Data records

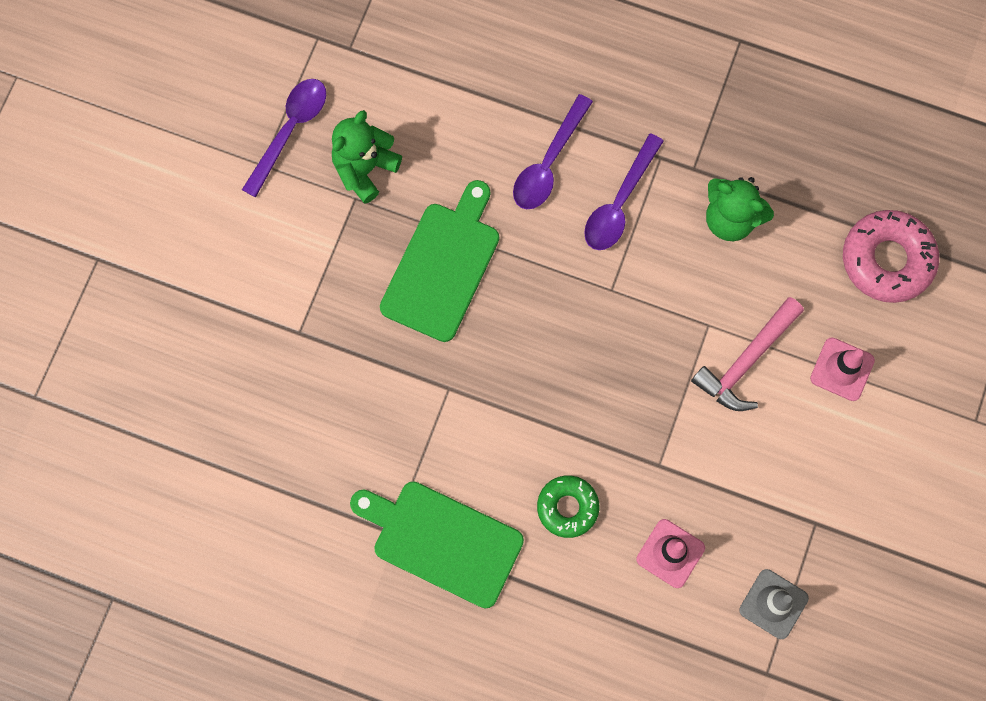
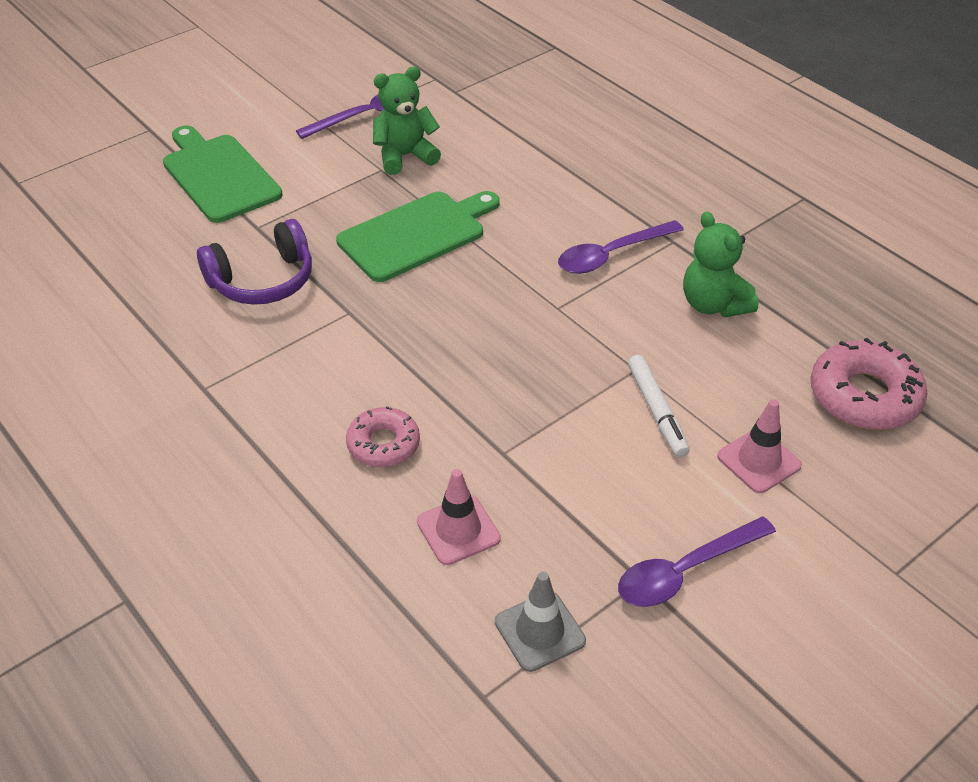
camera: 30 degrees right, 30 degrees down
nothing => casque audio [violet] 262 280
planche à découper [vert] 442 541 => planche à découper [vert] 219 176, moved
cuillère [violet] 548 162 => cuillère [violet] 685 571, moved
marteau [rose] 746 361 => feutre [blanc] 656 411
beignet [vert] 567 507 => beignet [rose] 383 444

Prompt
Your answer must be an exact copy of the records, with every picture left out.

Output for this task
camera: 30 degrees right, 30 degrees down
nothing => casque audio [violet] 262 280
planche à découper [vert] 442 541 => planche à découper [vert] 219 176, moved
cuillère [violet] 548 162 => cuillère [violet] 685 571, moved
marteau [rose] 746 361 => feutre [blanc] 656 411
beignet [vert] 567 507 => beignet [rose] 383 444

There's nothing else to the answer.